EXERCISE AIM:
Without including the images, transcribe each record precisely as it appears below.

RECORDS FOR THIS TASK:
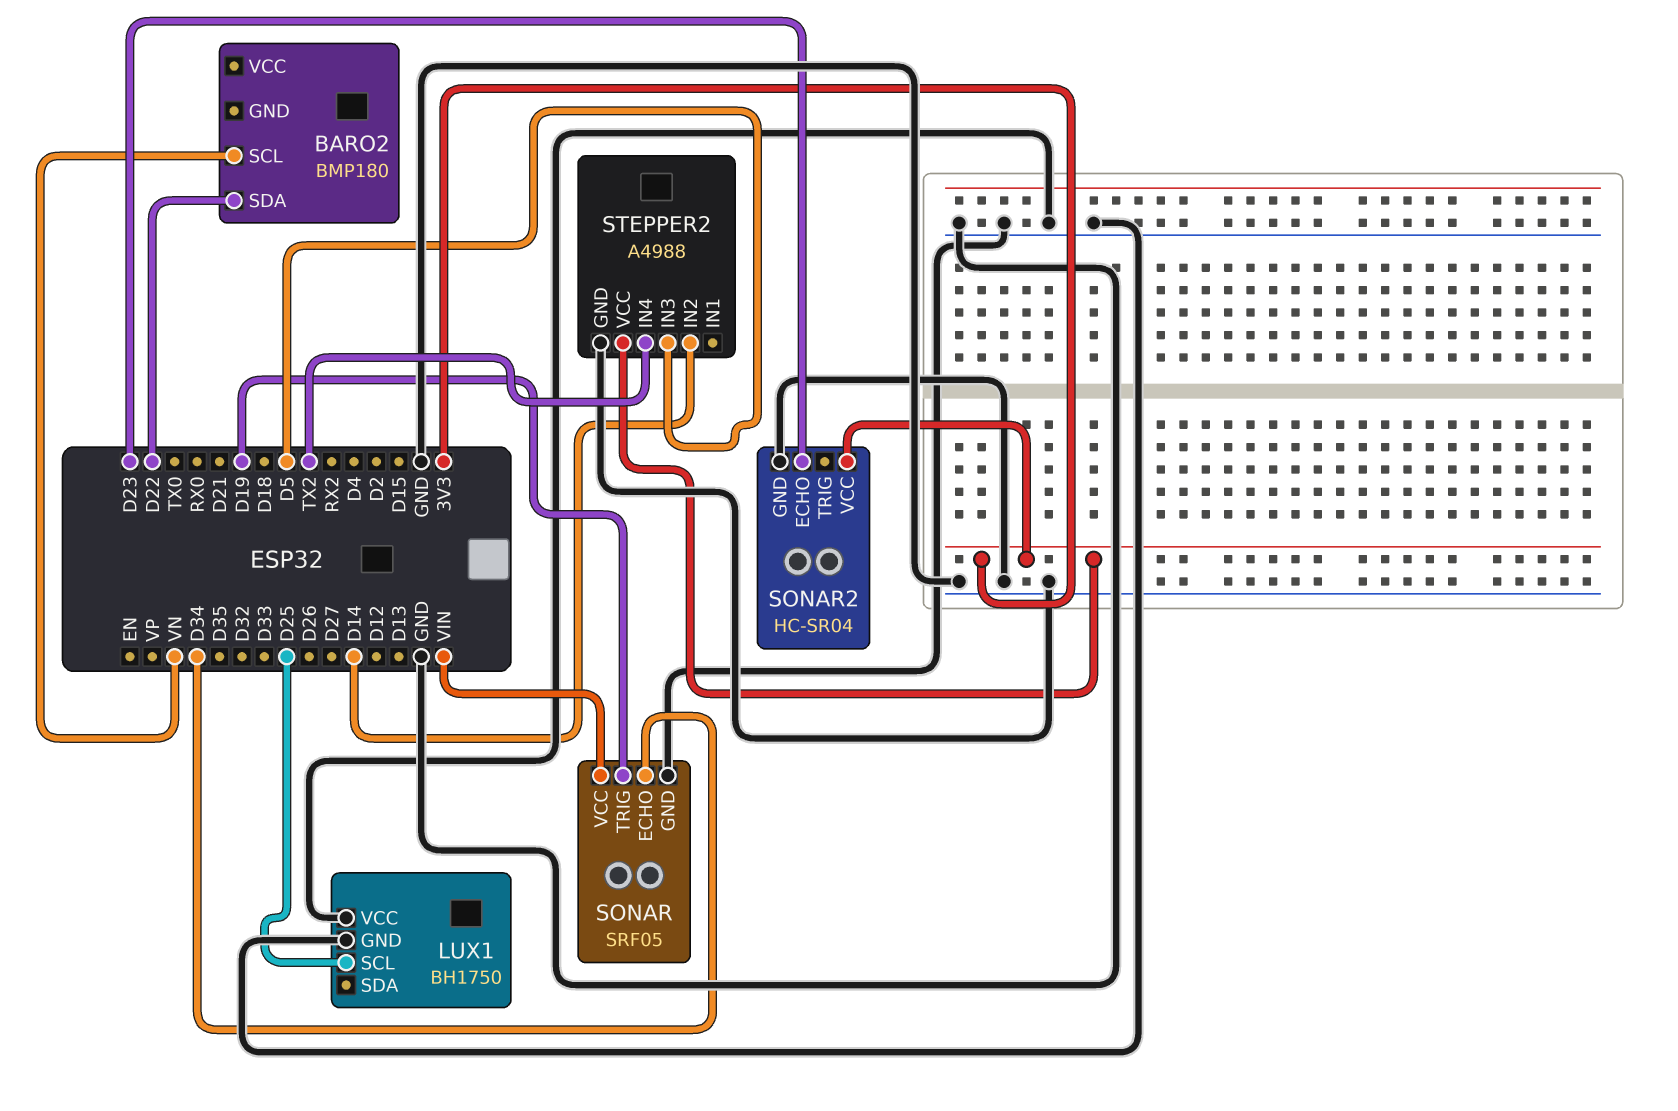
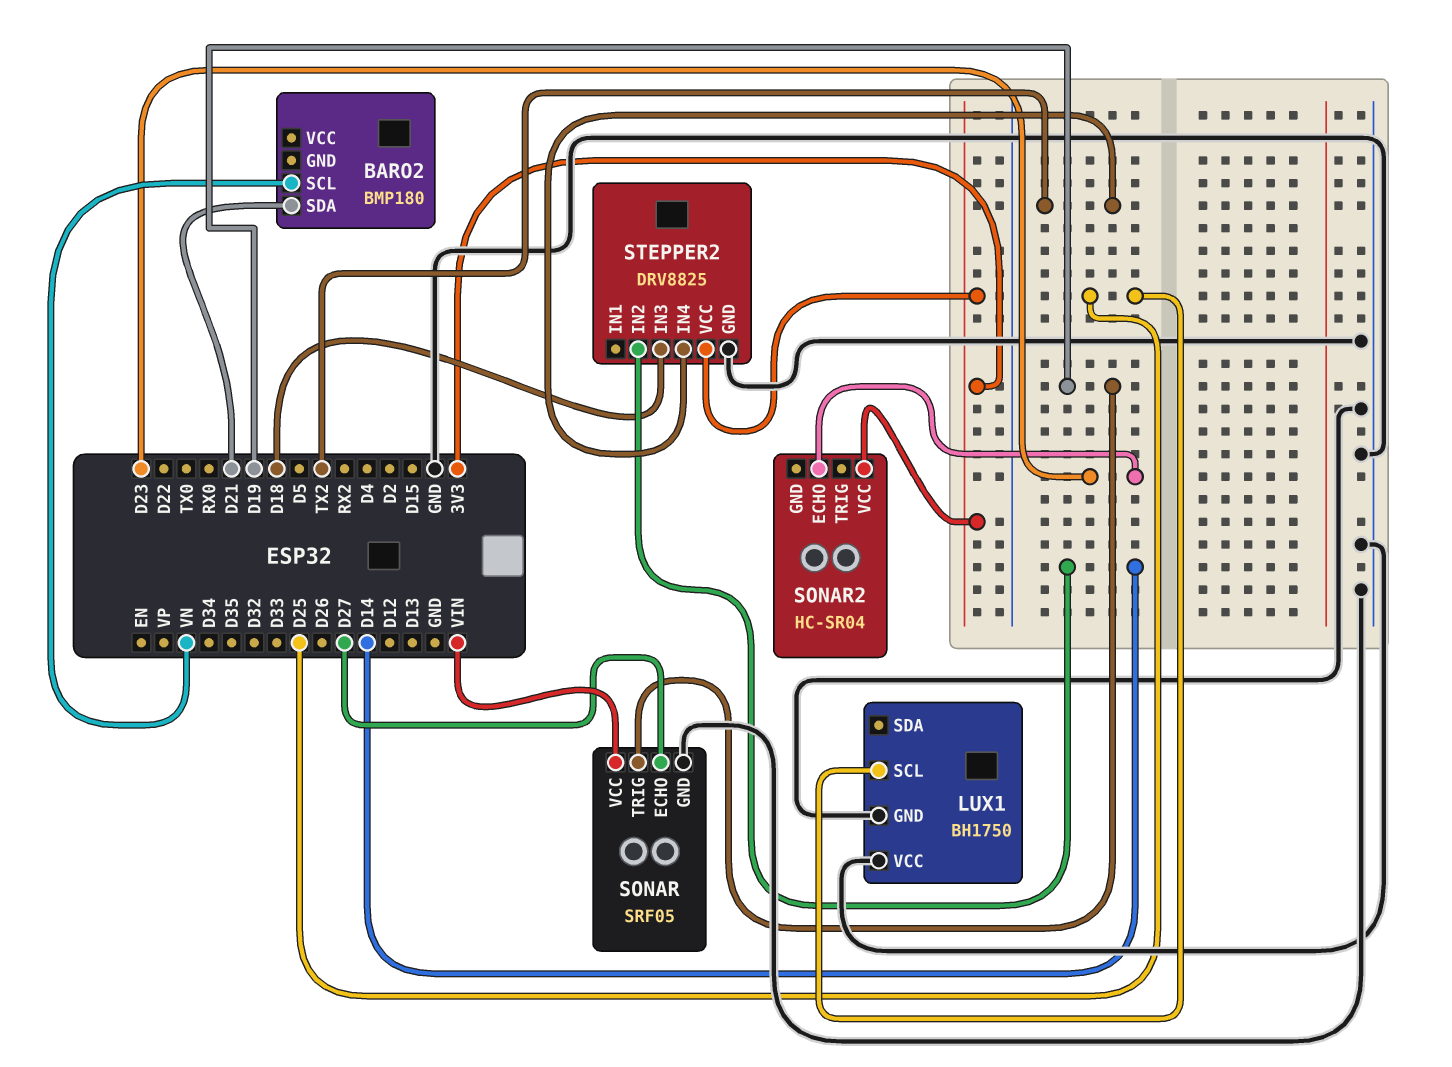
BARO2 pin SDA: D22 -> D21
SONAR pin ECHO: D34 -> D27
SONAR2 pin GND: GND -> none
STEPPER2: A4988 -> DRV8825
STEPPER2 pin IN3: D5 -> D18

ANSWER SECTION:
BARO2 pin SDA: D22 -> D21
SONAR pin ECHO: D34 -> D27
SONAR2 pin GND: GND -> none
STEPPER2: A4988 -> DRV8825
STEPPER2 pin IN3: D5 -> D18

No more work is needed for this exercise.